» **YOUR ASSIGNMENT**:
Reading the records below, count the lines in which the string "black" appears; write the number only.

» **MATERIAL SUPPLIED**:
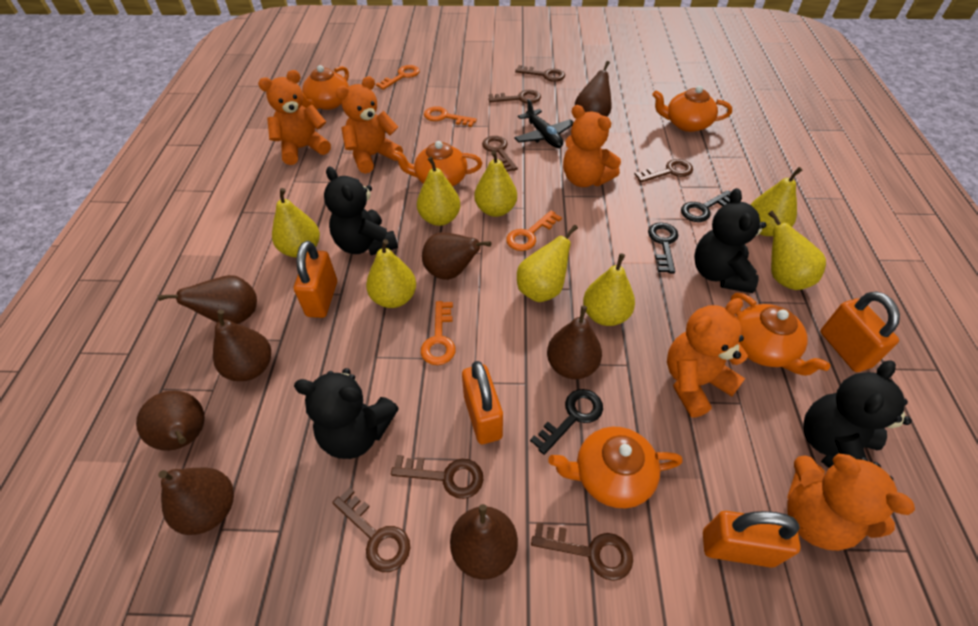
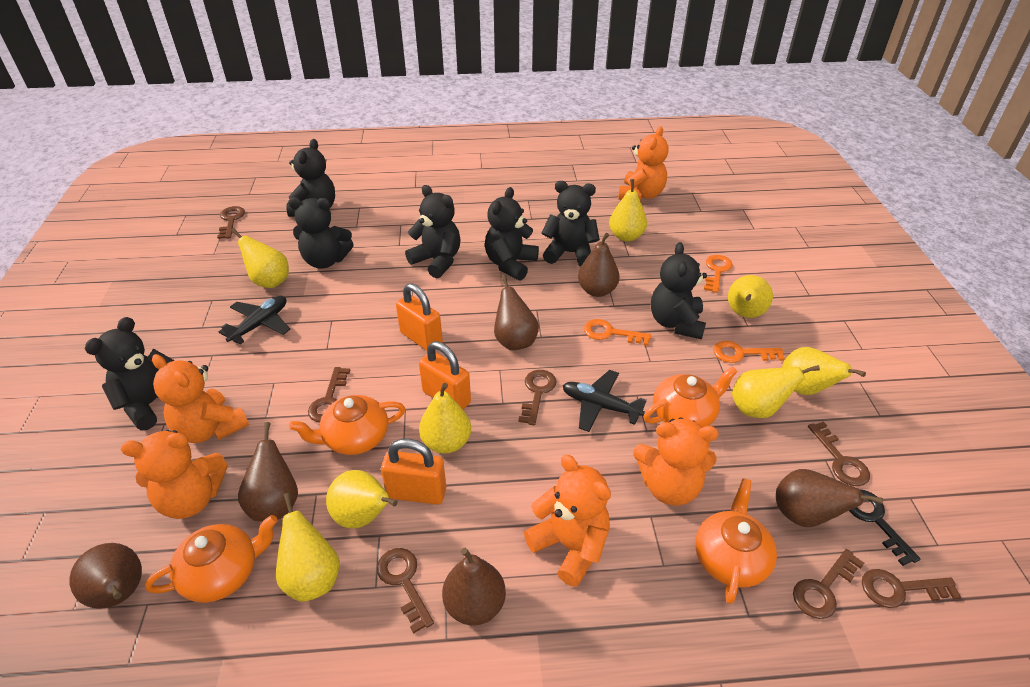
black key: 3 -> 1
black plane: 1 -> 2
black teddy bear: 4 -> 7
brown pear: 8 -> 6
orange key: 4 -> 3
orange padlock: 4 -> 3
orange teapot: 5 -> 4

» **SOLUTION TO THE EXERCISE**:
3